──────── Material supplied ────────

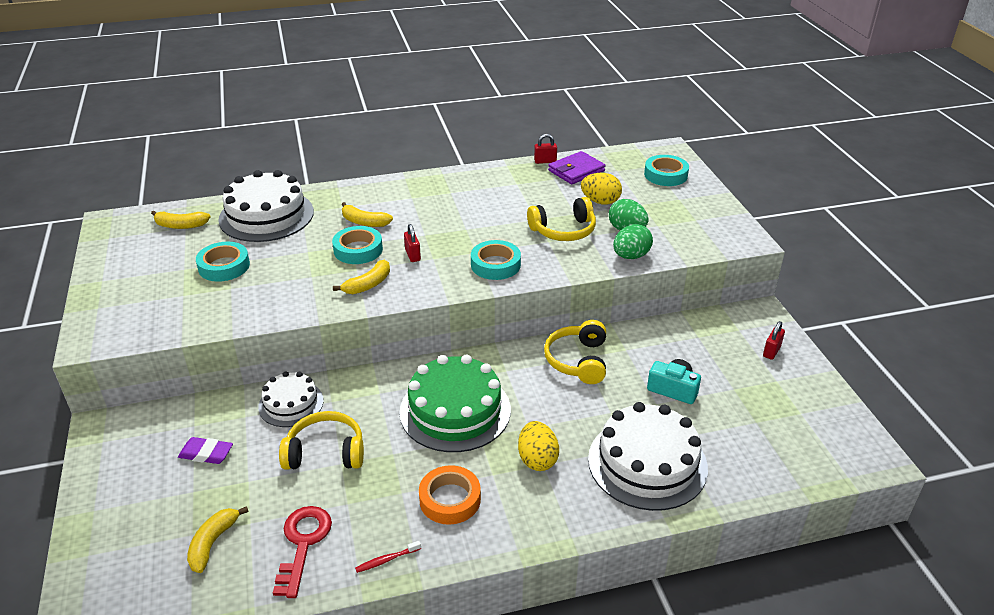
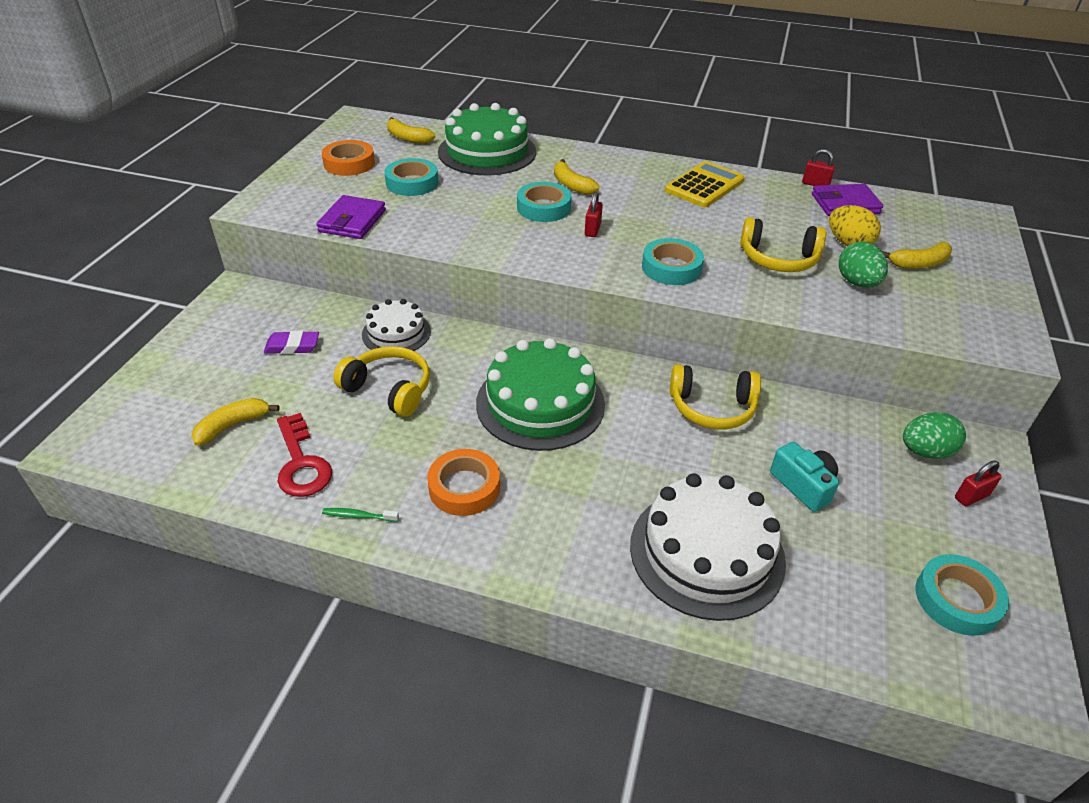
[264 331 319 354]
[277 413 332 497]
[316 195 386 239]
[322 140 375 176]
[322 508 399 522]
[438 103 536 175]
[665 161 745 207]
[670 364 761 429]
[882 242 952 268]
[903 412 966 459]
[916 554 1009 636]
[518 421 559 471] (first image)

────────
──────── Material supplied ────────

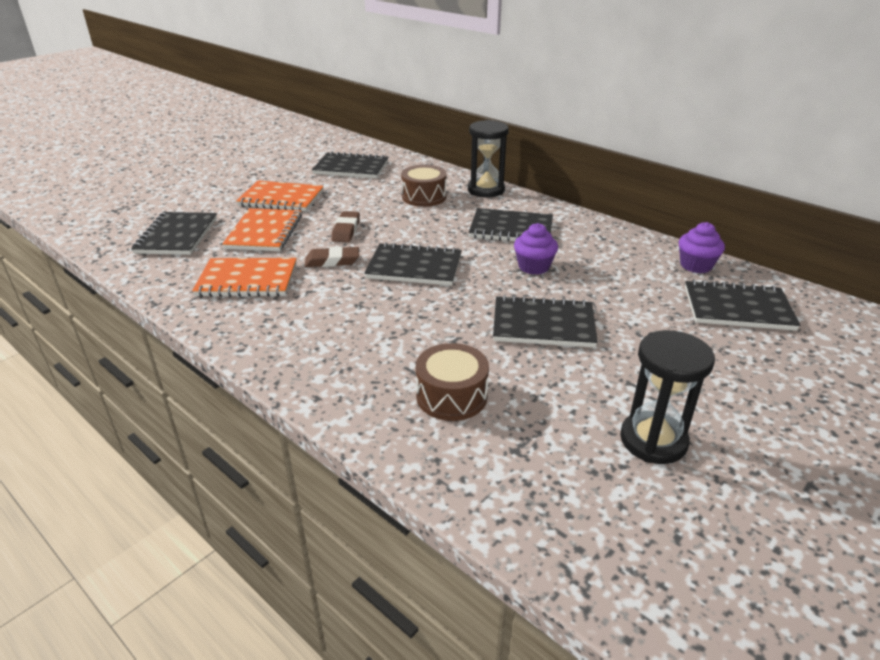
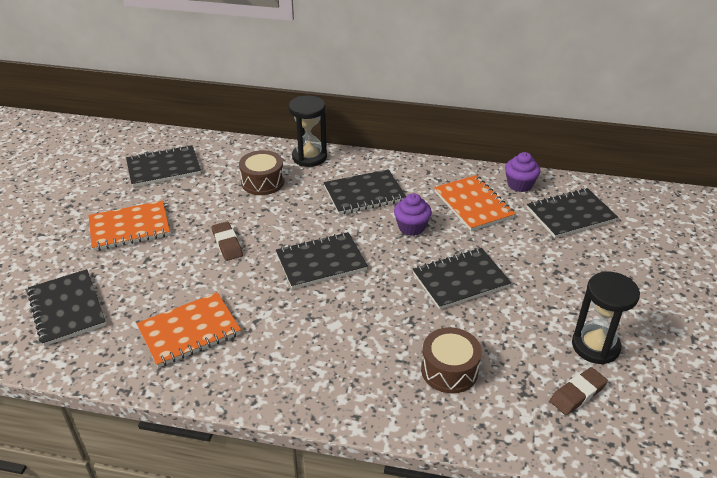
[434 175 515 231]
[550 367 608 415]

────────
──────── Material supplied ────────

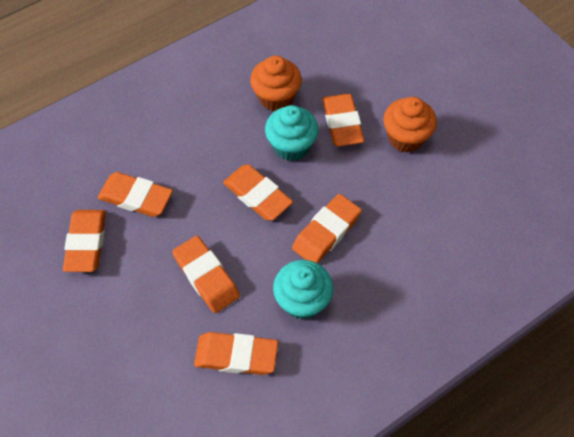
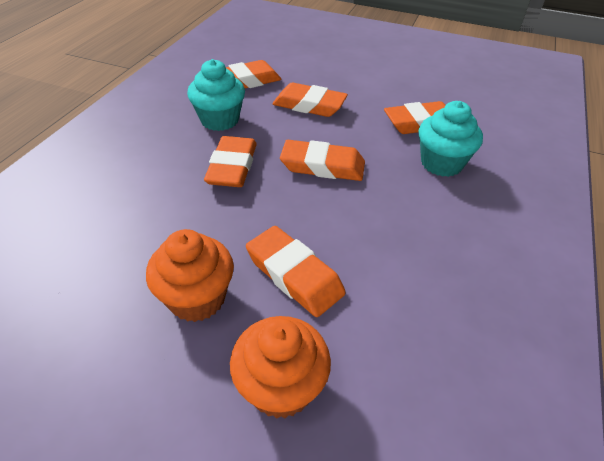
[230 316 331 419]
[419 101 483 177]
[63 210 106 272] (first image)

────────

◆ **Activity**
Where the string "first" appears in a line of the entries, that line counts; state the total number of such lines and nothing else.

◆ **Output**
2